Requirement → Select from the data all lines with the word "NAND".
Top of Material shown
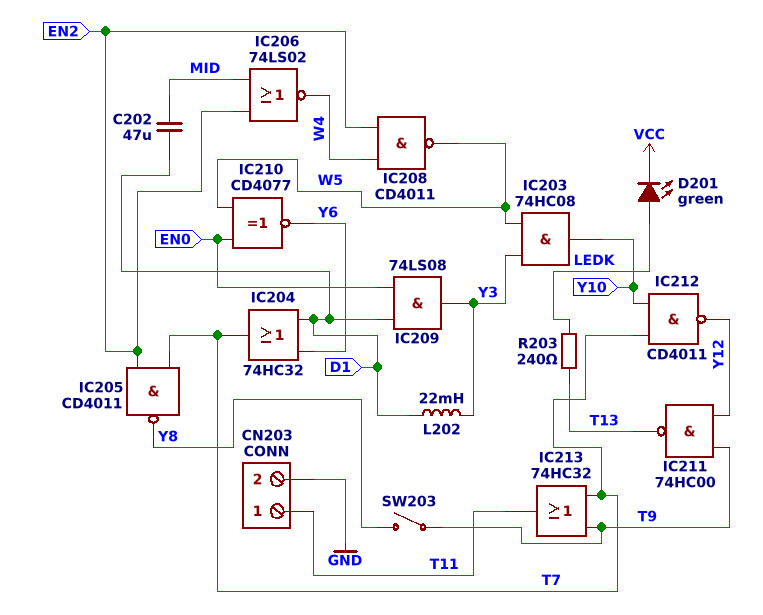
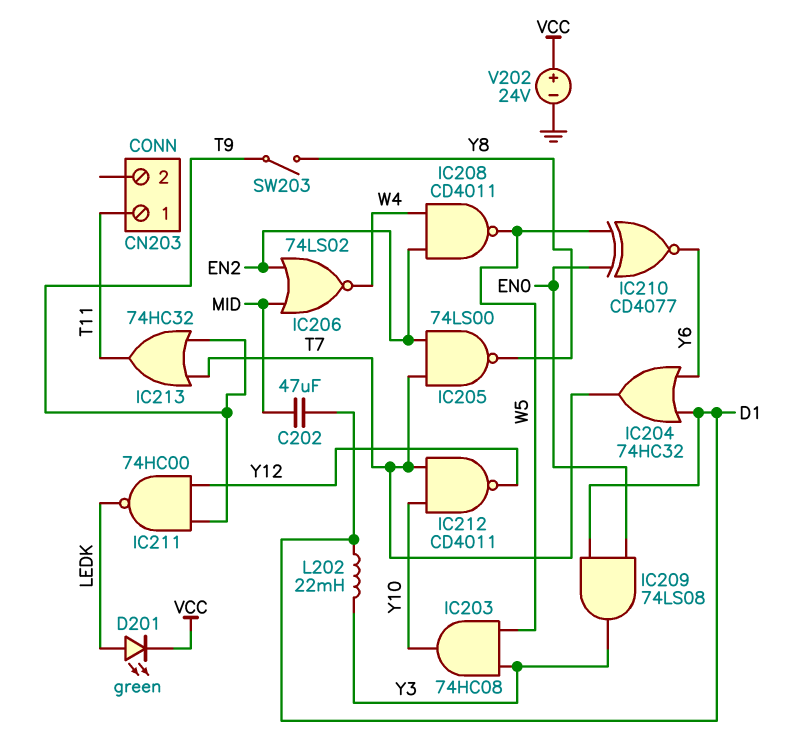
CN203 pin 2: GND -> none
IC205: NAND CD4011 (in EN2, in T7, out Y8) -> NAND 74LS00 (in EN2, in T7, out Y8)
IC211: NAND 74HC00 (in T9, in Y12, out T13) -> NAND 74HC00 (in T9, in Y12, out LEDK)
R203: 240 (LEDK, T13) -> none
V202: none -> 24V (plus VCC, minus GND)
Bottom of Material shown
Top of Material shown
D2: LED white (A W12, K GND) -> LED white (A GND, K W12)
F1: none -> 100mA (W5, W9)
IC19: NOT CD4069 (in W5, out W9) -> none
Bottom of Material shown
Top of Material shown
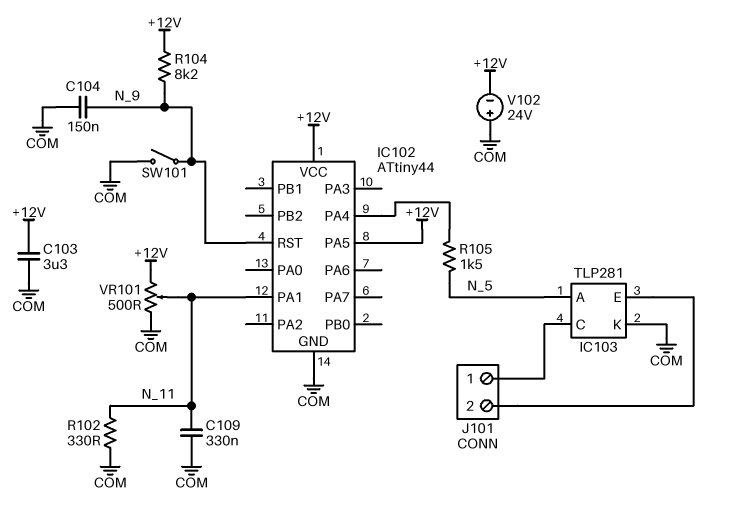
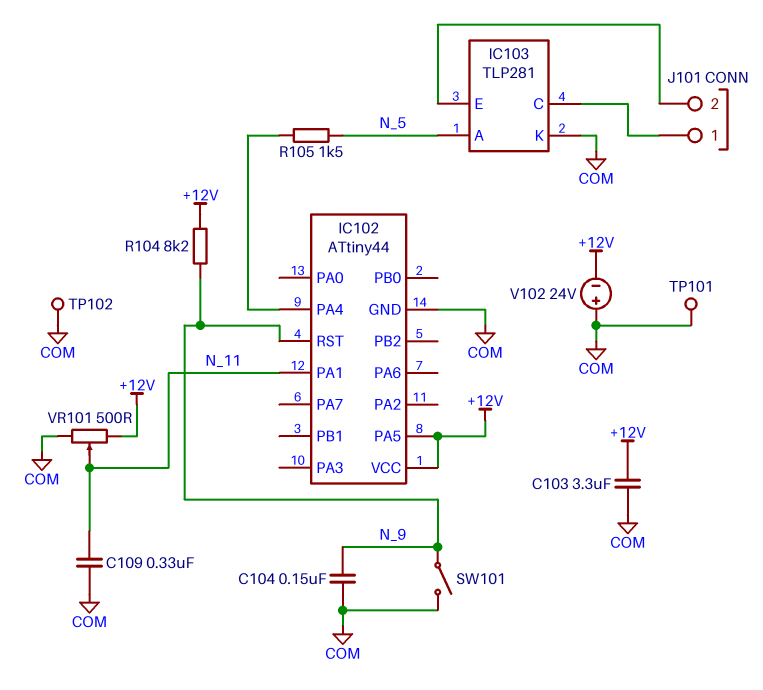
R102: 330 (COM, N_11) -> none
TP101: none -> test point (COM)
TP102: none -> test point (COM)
Bottom of Material shown
Answer for this exercise →
IC205: NAND CD4011 (in EN2, in T7, out Y8) -> NAND 74LS00 (in EN2, in T7, out Y8)
IC211: NAND 74HC00 (in T9, in Y12, out T13) -> NAND 74HC00 (in T9, in Y12, out LEDK)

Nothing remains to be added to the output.